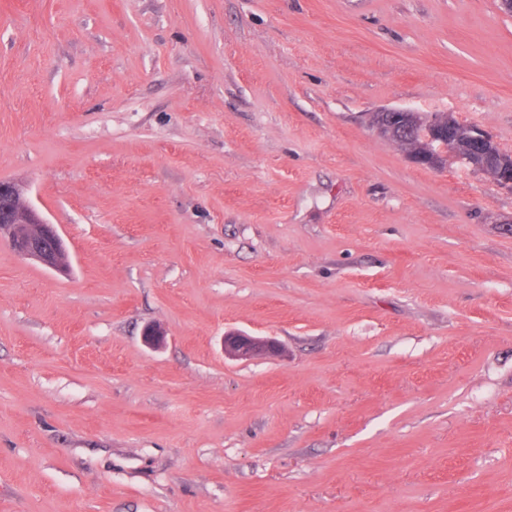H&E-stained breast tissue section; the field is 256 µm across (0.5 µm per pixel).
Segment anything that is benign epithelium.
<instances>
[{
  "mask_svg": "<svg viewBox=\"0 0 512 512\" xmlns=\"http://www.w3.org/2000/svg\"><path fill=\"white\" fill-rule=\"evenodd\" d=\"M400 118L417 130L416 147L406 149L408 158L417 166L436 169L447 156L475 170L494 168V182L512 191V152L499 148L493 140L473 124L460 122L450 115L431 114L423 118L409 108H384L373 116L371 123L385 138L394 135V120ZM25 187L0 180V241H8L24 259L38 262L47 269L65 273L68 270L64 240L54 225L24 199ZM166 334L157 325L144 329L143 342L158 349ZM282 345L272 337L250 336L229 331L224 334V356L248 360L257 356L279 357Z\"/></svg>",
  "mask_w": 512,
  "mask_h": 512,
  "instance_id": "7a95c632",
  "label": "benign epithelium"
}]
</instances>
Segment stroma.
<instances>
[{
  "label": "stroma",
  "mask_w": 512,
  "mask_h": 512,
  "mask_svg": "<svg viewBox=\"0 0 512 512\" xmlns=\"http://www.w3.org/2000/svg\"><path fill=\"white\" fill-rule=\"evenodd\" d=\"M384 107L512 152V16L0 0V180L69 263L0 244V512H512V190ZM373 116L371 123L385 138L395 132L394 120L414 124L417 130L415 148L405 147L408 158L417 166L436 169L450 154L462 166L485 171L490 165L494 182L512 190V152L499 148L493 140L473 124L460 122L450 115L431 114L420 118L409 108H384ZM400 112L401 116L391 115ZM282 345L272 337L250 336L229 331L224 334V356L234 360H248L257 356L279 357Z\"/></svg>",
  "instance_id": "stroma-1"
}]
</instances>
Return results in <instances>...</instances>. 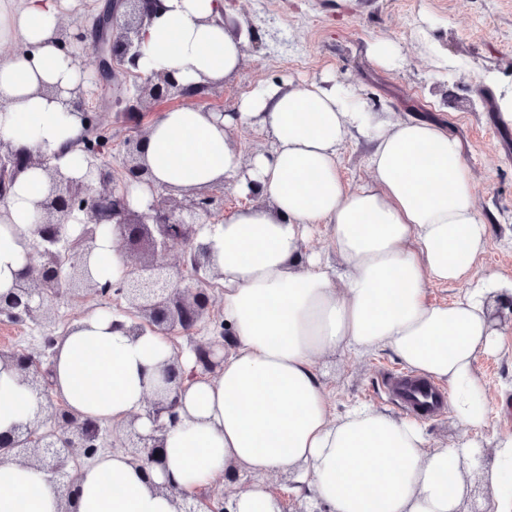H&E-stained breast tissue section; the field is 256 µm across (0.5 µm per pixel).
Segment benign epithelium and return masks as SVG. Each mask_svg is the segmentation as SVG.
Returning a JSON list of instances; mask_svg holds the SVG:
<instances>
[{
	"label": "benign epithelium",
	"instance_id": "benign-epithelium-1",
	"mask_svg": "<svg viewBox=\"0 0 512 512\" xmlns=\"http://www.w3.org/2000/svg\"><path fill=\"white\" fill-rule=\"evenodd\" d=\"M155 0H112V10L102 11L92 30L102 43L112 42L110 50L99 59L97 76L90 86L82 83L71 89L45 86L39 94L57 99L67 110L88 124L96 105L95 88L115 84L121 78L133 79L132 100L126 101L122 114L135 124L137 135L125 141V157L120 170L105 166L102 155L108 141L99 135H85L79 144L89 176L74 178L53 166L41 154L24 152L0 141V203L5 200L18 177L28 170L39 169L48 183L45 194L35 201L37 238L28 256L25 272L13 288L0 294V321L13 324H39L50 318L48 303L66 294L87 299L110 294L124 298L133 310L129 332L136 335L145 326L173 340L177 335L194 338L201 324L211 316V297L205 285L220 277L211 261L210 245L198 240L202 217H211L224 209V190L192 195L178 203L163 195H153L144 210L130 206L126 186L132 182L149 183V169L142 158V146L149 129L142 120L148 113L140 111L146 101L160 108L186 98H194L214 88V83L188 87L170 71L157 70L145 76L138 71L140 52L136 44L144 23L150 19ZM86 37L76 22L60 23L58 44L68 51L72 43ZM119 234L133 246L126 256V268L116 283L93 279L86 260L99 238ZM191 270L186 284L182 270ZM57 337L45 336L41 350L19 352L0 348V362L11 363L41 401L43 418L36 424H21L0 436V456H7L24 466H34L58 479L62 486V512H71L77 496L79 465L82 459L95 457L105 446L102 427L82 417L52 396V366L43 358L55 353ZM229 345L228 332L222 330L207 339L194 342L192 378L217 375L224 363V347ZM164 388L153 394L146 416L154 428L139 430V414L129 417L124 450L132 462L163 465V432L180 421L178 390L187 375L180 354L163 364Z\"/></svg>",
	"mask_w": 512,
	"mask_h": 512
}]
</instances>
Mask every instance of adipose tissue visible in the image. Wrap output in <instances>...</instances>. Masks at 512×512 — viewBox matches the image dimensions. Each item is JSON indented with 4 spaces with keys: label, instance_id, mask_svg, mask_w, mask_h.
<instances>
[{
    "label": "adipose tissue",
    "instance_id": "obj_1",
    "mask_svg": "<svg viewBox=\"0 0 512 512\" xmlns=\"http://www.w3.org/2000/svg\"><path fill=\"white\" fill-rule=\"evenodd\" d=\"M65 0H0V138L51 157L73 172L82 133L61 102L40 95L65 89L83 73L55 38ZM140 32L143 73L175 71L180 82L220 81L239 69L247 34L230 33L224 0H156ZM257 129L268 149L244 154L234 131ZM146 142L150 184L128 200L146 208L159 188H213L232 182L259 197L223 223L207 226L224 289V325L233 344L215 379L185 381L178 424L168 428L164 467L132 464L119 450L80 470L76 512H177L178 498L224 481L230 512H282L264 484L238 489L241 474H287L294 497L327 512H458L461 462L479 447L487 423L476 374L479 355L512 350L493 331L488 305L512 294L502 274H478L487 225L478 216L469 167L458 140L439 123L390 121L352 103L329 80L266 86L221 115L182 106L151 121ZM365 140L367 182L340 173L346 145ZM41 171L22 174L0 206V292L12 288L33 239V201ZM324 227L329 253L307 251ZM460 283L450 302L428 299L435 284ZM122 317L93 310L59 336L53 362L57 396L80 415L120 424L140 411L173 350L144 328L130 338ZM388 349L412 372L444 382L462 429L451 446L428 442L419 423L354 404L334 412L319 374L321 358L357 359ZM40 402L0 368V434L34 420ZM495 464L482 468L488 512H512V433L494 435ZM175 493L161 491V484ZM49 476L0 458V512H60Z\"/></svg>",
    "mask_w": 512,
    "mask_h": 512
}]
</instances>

▬▬▬▬▬▬▬▬▬▬

Search the entries for the word "Segment" and pick out every line that holds it.

Segment anything that is benign epithelium.
Segment stroma.
Segment benign epithelium and return masks as SVG. Each mask_svg is the segmentation as SVG.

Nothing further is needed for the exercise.